»»

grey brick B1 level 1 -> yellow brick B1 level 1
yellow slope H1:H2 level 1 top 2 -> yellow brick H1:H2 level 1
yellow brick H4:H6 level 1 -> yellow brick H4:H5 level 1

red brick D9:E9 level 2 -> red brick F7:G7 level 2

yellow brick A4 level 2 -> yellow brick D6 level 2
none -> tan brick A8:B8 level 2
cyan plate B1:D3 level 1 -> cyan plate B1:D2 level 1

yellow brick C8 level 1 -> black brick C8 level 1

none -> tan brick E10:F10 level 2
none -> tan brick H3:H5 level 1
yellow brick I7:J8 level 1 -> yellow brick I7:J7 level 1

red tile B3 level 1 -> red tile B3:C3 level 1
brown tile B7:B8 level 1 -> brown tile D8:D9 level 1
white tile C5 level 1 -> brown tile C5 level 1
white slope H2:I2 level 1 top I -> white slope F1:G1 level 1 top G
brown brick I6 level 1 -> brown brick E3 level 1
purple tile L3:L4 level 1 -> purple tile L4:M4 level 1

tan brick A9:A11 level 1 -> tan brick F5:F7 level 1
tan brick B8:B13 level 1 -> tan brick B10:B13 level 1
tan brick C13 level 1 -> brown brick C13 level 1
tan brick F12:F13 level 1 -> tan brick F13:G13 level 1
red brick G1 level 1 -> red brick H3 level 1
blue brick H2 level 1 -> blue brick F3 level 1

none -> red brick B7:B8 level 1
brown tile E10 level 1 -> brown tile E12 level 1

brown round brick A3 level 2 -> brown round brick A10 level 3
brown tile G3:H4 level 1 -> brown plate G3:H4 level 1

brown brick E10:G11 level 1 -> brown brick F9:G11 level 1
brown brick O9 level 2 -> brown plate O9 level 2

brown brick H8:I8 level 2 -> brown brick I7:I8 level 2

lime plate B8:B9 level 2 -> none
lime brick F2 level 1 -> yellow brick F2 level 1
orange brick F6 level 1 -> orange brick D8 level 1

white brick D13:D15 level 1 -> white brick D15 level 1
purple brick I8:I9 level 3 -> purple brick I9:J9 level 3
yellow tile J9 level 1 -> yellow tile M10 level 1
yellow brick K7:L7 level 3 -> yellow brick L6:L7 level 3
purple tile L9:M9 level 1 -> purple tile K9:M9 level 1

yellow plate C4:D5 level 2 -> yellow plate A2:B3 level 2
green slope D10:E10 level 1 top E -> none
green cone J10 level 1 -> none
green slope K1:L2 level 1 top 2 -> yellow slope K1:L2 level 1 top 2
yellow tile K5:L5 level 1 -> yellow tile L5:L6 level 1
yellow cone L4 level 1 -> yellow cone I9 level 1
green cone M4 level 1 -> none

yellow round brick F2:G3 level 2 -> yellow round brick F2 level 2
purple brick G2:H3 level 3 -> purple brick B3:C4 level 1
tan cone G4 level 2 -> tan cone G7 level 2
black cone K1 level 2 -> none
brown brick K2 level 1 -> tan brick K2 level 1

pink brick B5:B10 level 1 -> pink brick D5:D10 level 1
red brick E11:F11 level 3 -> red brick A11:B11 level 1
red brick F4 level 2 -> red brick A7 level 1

««

> [Activity]:
Using the entries shown above, reproduce verbatim the lines from the line bearing "tan brick F12:F13" to the line bearing "brown round brick A3", inclusive.

> [Response box]:
tan brick F12:F13 level 1 -> tan brick F13:G13 level 1
red brick G1 level 1 -> red brick H3 level 1
blue brick H2 level 1 -> blue brick F3 level 1

none -> red brick B7:B8 level 1
brown tile E10 level 1 -> brown tile E12 level 1

brown round brick A3 level 2 -> brown round brick A10 level 3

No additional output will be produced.